Stored data:
____
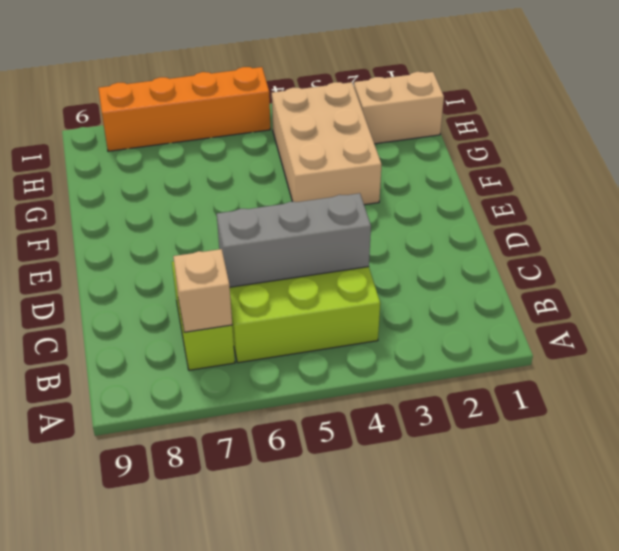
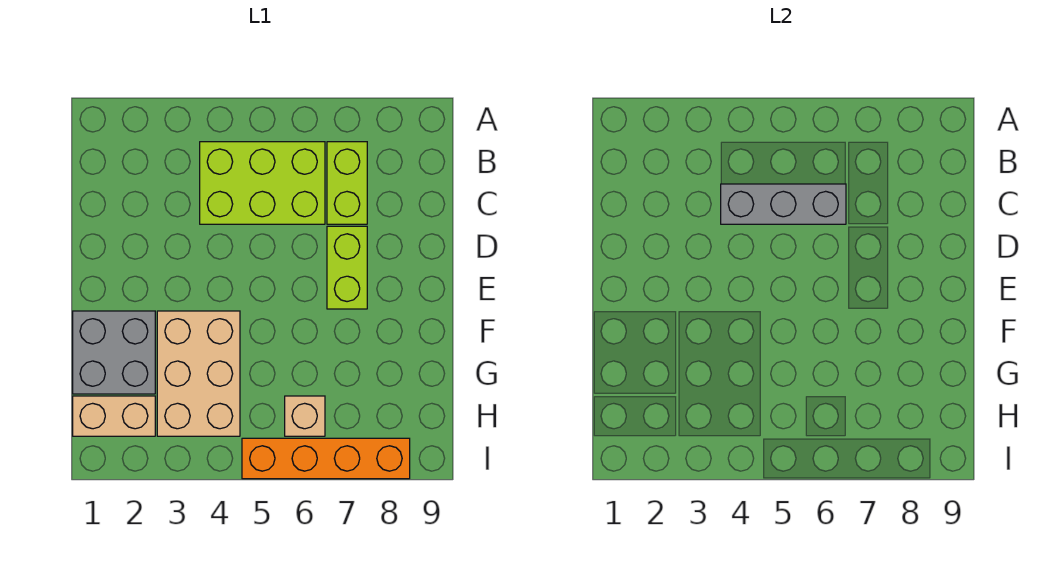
tan brick B7 level 2 -> tan brick H6 level 1
none -> lime brick D7:E7 level 1
none -> grey brick F1:G2 level 1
____
From the data above, show each line that contains "none".

none -> lime brick D7:E7 level 1
none -> grey brick F1:G2 level 1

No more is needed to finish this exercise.